## WORK INSTRUCTION
Please restate the records below word for word, leaving out every picture.

Detected change data:
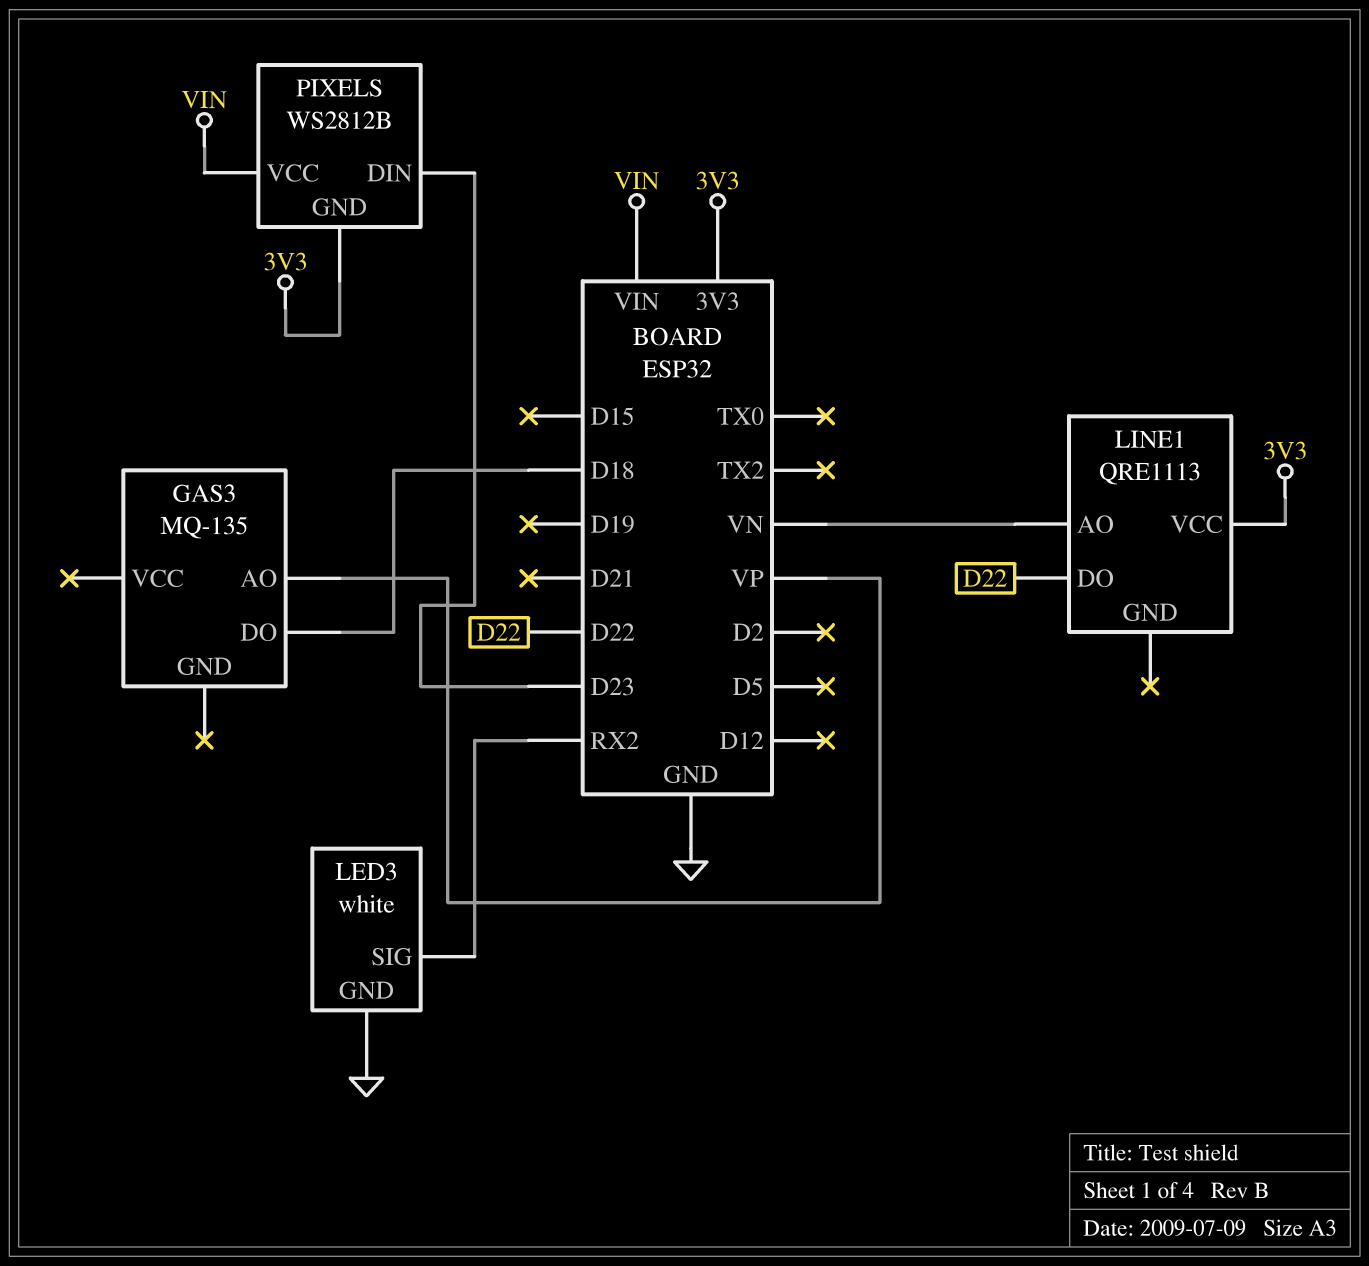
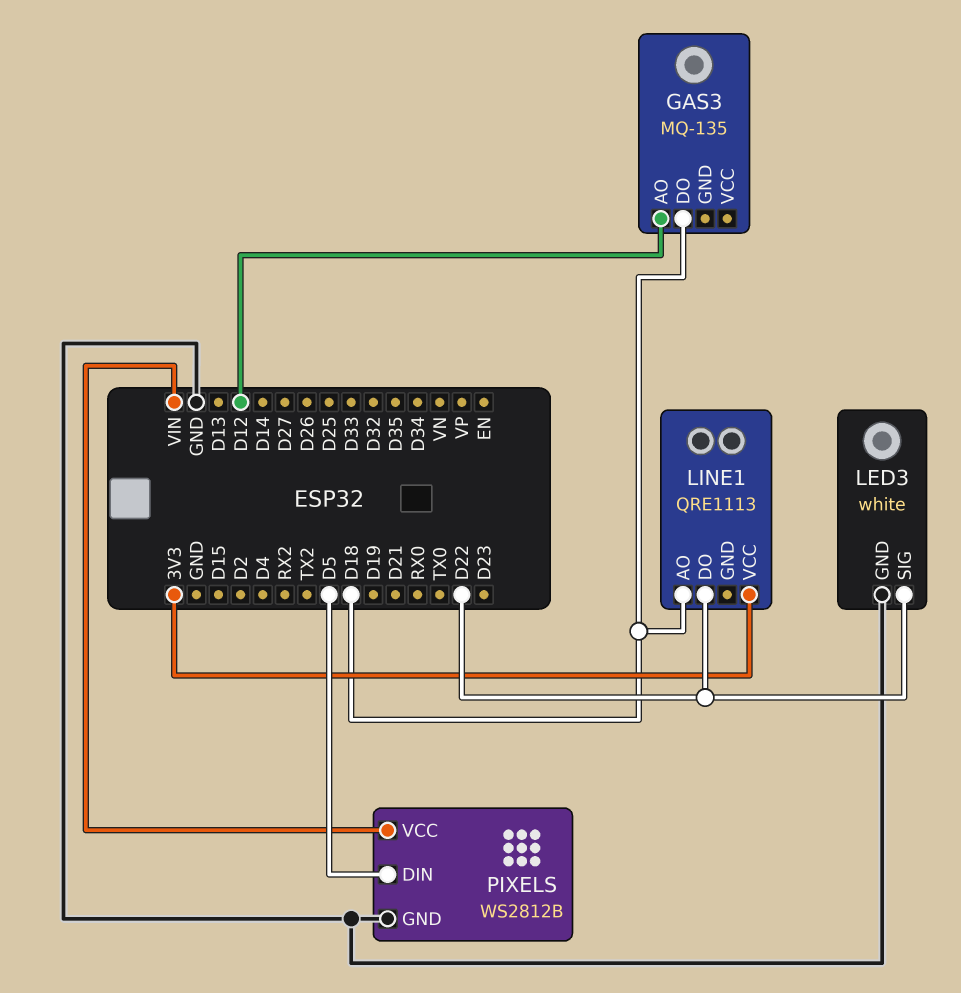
GAS3 pin AO: VP -> D12
LED3 pin SIG: RX2 -> D22
LINE1 pin AO: VN -> D18
PIXELS pin DIN: D23 -> D5
PIXELS pin GND: 3V3 -> GND

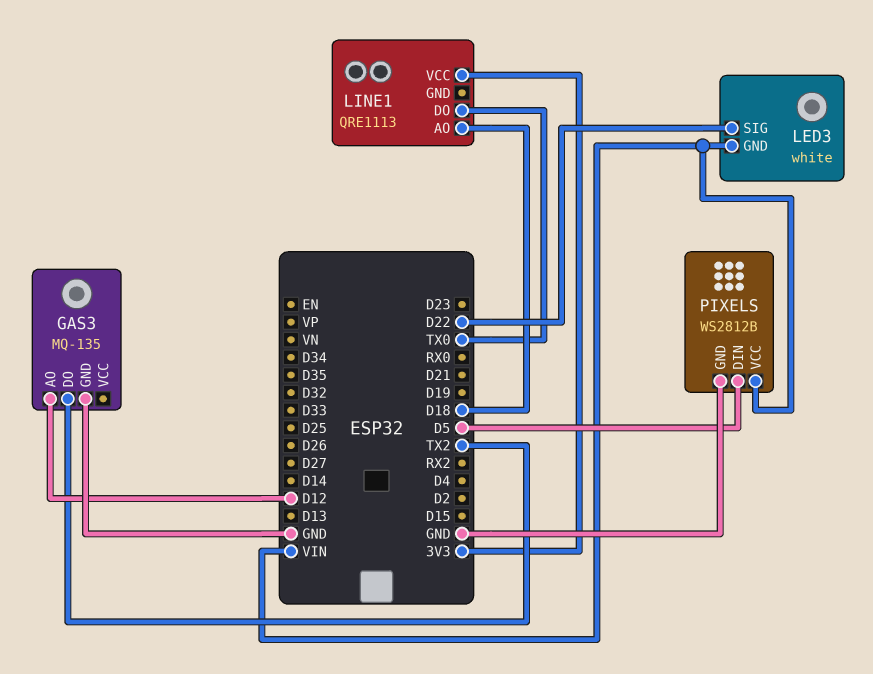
GAS3 pin DO: D18 -> TX2
GAS3 pin GND: none -> GND
LED3 pin GND: GND -> VIN
LINE1 pin DO: D22 -> TX0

## EXERCISE RESULT
GAS3 pin AO: VP -> D12
LED3 pin SIG: RX2 -> D22
LINE1 pin AO: VN -> D18
PIXELS pin DIN: D23 -> D5
PIXELS pin GND: 3V3 -> GND

GAS3 pin DO: D18 -> TX2
GAS3 pin GND: none -> GND
LED3 pin GND: GND -> VIN
LINE1 pin DO: D22 -> TX0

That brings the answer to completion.